▶ _WHAT YOU WILL DO_: Take the entries below and print only the lines from the one with "LINE: KY-033 -> TCRT5000" through the one with "STEPPER3 pin IN3: TX -> D6", exactly as they stand, both ends included.

▶ _Change listing data_:
[Start of Attachment]

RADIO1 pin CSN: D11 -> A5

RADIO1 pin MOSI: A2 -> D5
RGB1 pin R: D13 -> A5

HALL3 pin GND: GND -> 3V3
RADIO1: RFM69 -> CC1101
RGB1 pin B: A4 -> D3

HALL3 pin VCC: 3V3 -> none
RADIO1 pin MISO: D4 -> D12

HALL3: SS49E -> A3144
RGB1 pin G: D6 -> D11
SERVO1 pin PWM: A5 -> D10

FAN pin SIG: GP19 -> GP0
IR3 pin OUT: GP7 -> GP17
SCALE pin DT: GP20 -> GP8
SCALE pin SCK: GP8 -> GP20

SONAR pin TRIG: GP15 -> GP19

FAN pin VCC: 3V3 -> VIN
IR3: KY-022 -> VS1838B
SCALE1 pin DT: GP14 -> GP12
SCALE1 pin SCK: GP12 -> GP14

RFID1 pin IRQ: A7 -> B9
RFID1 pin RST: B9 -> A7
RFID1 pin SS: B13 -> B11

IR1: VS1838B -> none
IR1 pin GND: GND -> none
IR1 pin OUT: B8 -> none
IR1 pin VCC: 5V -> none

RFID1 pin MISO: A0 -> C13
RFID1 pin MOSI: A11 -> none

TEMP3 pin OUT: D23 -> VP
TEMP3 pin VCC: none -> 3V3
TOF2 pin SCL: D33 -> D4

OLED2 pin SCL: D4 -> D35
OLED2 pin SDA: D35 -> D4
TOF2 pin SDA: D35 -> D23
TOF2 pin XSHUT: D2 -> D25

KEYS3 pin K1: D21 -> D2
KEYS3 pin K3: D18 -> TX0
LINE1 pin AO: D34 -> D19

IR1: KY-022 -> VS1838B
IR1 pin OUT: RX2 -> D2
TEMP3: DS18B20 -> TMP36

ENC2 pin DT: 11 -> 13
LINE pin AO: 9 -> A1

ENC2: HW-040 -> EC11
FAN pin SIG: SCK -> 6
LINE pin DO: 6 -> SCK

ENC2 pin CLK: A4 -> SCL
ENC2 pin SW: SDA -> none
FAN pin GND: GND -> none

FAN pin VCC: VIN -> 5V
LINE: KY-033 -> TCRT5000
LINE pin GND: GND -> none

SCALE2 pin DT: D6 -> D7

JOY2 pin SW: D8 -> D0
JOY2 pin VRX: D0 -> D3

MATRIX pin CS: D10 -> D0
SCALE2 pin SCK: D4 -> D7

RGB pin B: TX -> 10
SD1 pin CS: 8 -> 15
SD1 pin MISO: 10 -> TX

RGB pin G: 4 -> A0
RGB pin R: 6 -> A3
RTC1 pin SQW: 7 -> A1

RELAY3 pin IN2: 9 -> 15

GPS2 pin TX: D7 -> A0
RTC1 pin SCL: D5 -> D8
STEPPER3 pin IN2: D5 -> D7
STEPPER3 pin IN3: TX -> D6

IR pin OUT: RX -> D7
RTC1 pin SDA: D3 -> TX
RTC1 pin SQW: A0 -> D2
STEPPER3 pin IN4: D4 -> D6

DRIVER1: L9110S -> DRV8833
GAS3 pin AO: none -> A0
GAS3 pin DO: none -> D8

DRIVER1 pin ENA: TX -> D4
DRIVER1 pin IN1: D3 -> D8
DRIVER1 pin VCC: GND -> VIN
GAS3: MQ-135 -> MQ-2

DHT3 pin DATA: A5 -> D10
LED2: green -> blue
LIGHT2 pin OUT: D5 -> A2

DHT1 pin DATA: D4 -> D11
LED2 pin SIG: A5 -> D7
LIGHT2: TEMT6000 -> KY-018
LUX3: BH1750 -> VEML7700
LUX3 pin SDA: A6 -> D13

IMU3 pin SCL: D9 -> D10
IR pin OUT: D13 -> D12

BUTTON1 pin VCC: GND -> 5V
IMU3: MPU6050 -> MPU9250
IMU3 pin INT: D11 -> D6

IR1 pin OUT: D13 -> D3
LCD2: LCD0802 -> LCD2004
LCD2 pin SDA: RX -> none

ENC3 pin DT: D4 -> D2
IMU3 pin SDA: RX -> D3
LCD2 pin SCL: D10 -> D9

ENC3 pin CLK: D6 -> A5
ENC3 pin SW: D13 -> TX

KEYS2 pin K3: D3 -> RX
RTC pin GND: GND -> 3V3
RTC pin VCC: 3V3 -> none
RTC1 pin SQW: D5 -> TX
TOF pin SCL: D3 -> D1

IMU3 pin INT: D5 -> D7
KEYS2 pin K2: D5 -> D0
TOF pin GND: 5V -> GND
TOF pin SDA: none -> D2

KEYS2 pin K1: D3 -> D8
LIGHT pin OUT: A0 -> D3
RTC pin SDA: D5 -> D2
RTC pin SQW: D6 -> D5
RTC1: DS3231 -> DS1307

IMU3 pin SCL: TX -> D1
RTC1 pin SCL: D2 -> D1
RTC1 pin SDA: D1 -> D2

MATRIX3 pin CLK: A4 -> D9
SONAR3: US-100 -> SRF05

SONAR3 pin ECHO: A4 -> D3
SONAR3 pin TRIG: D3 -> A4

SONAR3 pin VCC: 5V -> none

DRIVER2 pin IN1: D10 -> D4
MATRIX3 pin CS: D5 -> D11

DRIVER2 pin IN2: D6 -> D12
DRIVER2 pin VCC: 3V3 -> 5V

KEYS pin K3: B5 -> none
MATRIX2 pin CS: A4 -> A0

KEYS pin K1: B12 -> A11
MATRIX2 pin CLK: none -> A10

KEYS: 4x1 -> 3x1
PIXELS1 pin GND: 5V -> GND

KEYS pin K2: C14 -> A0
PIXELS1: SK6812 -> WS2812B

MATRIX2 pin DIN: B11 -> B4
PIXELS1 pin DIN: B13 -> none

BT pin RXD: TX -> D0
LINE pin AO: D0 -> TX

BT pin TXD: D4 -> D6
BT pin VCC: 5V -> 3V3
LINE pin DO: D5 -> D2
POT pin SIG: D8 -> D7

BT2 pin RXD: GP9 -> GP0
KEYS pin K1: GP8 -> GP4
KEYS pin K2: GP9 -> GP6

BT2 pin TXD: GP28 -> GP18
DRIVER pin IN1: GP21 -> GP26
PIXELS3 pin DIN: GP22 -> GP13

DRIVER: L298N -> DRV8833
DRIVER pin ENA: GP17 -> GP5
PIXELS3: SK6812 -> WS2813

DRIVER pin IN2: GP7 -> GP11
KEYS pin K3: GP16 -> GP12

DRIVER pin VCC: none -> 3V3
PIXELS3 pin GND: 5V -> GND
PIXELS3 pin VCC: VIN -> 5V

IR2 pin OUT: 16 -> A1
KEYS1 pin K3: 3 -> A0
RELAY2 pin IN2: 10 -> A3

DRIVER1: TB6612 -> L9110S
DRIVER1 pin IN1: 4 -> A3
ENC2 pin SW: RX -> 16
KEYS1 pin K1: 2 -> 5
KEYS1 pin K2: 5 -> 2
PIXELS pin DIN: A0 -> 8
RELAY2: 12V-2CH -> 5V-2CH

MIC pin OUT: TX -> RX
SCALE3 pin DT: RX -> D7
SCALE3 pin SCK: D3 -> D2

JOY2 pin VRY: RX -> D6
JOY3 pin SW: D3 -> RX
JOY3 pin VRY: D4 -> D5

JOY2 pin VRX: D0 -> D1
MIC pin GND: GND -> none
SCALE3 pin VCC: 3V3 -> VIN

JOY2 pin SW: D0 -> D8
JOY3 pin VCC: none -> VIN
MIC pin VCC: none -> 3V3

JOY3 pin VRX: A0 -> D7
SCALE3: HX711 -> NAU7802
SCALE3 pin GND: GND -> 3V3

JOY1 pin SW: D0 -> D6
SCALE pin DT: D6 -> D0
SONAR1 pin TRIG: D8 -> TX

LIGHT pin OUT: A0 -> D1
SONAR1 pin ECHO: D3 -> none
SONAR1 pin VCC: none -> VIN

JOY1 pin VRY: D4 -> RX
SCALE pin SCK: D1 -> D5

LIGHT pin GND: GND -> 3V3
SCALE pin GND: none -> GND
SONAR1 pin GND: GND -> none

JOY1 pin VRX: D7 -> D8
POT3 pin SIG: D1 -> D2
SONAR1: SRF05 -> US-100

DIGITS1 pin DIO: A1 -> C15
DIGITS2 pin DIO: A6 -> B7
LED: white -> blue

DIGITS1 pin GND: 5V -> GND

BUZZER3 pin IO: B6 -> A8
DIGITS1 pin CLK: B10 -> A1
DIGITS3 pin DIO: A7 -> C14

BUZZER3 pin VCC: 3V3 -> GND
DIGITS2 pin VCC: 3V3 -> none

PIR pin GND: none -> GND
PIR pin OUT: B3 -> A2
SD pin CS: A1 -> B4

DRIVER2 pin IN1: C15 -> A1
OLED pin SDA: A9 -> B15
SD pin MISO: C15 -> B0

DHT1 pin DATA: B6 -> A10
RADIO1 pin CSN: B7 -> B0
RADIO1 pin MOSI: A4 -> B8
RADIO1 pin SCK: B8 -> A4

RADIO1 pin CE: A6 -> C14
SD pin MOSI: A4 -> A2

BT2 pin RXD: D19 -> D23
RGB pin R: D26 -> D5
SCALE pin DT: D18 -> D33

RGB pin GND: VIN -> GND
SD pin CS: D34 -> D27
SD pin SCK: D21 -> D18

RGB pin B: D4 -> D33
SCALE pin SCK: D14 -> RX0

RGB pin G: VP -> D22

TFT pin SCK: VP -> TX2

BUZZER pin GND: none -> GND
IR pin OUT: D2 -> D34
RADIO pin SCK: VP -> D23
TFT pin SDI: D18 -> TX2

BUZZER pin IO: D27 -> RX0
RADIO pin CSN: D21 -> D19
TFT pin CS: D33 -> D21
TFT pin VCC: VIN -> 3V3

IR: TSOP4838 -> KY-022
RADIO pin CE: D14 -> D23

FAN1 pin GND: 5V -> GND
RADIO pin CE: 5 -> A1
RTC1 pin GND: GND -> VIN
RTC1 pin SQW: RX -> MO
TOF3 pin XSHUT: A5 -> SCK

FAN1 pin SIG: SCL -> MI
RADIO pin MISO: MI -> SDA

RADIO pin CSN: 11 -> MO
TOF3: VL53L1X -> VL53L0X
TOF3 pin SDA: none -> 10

[End of Attachment]

▶ _WRITTEN SOLUTION_:
LINE: KY-033 -> TCRT5000
LINE pin GND: GND -> none

SCALE2 pin DT: D6 -> D7

JOY2 pin SW: D8 -> D0
JOY2 pin VRX: D0 -> D3

MATRIX pin CS: D10 -> D0
SCALE2 pin SCK: D4 -> D7

RGB pin B: TX -> 10
SD1 pin CS: 8 -> 15
SD1 pin MISO: 10 -> TX

RGB pin G: 4 -> A0
RGB pin R: 6 -> A3
RTC1 pin SQW: 7 -> A1

RELAY3 pin IN2: 9 -> 15

GPS2 pin TX: D7 -> A0
RTC1 pin SCL: D5 -> D8
STEPPER3 pin IN2: D5 -> D7
STEPPER3 pin IN3: TX -> D6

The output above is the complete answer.